The records -
━━━━━━
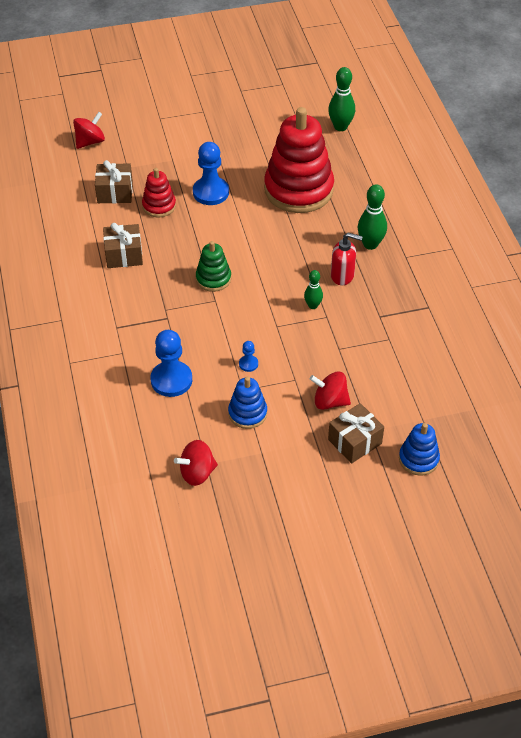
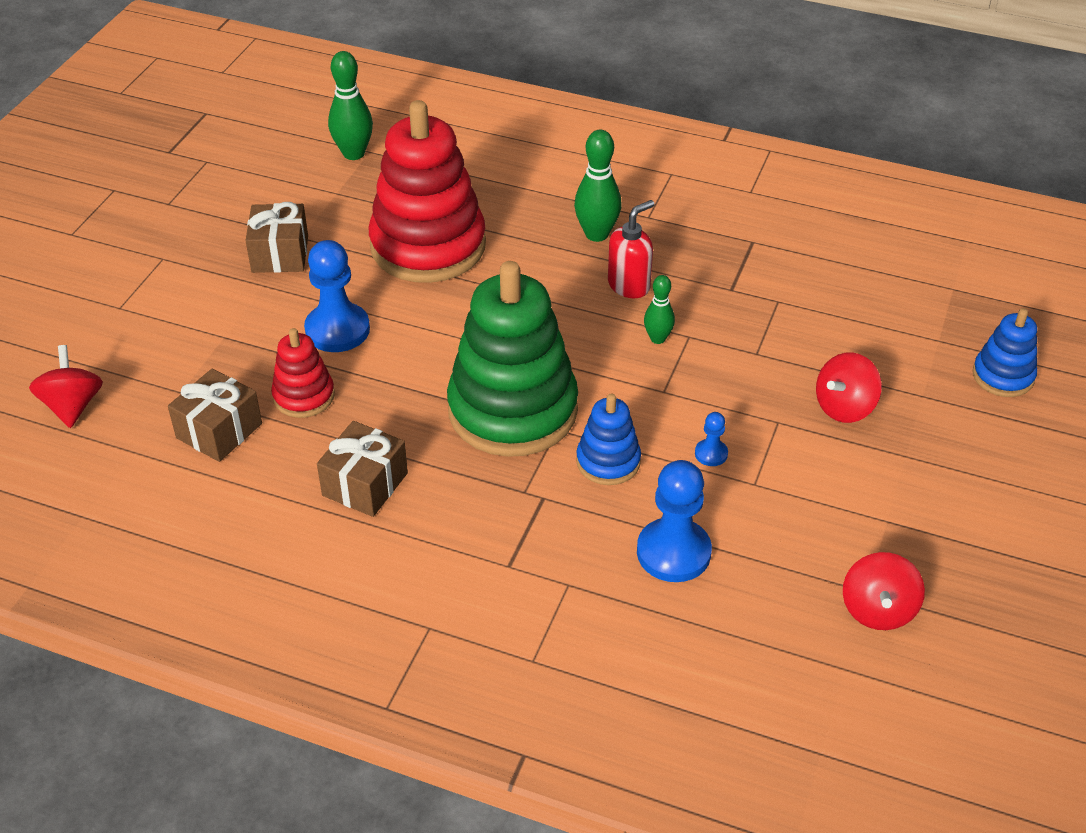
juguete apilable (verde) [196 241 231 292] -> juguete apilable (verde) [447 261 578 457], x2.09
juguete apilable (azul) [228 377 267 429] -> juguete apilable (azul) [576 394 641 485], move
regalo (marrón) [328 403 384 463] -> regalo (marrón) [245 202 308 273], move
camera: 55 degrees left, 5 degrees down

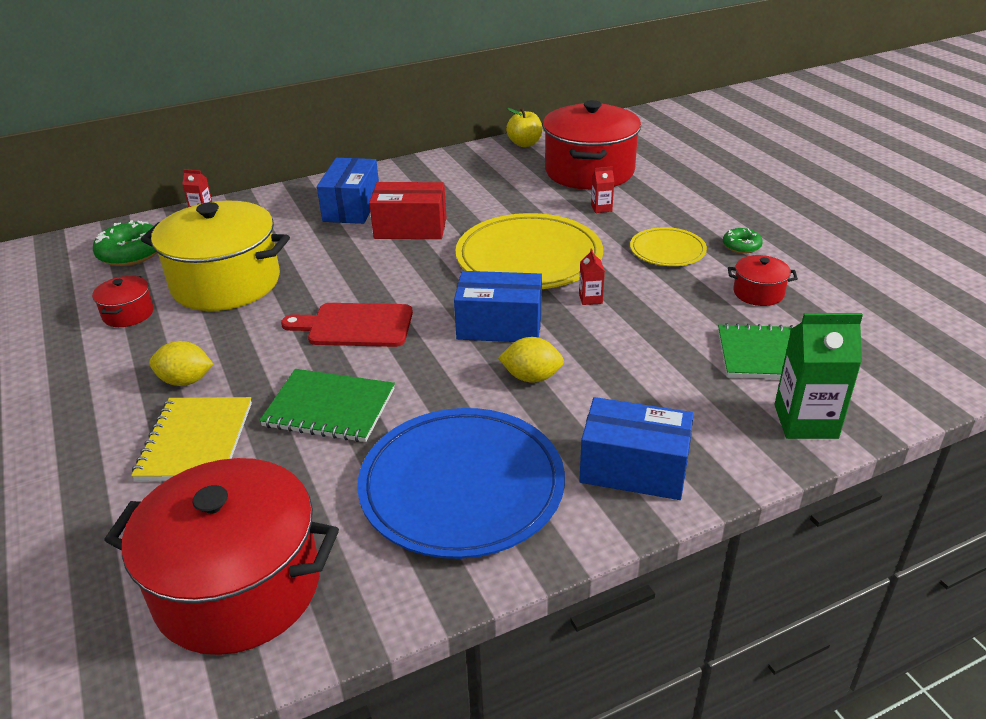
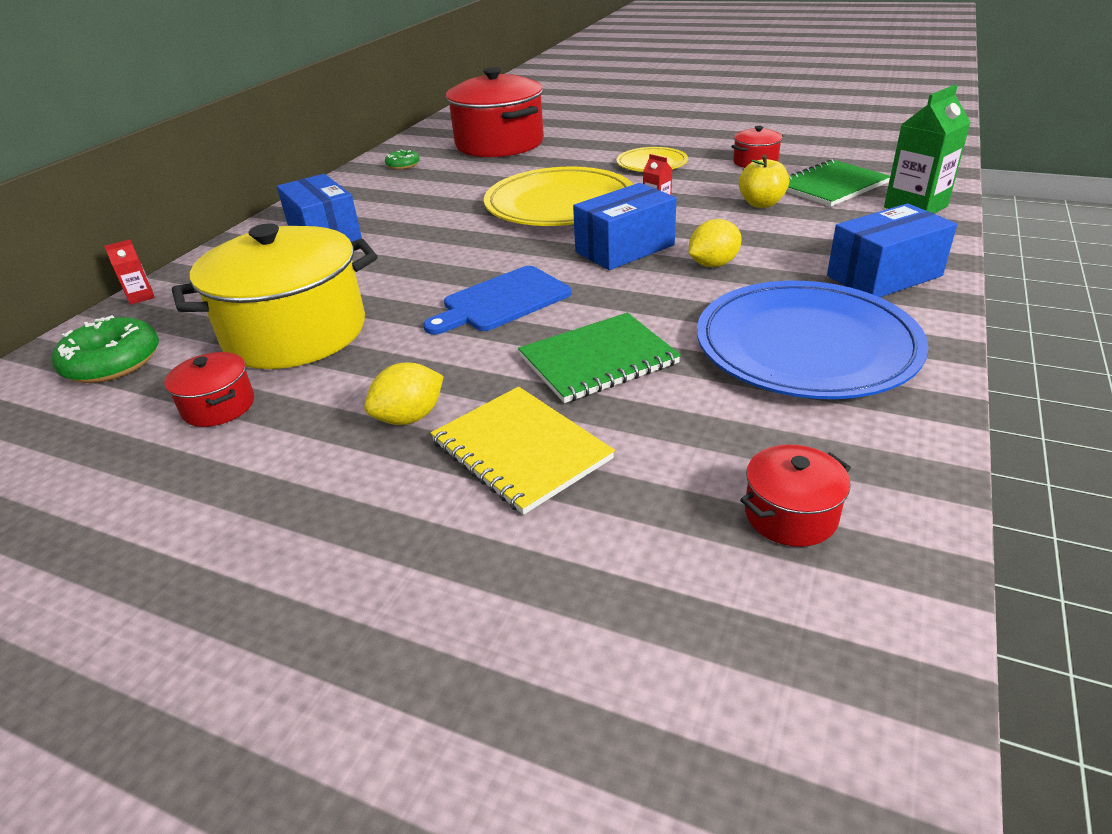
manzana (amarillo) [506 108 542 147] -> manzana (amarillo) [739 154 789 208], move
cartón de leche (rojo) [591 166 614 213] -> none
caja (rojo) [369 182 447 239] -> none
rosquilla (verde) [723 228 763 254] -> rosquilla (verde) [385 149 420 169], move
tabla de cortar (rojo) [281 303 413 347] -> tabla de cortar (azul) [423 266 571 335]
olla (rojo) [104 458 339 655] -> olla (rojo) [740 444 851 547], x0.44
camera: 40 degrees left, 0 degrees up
━━━━━━
Exercise details - Copy all the lines above that hold the string "apilable".

Output for this task -
juguete apilable (verde) [196 241 231 292] -> juguete apilable (verde) [447 261 578 457], x2.09
juguete apilable (azul) [228 377 267 429] -> juguete apilable (azul) [576 394 641 485], move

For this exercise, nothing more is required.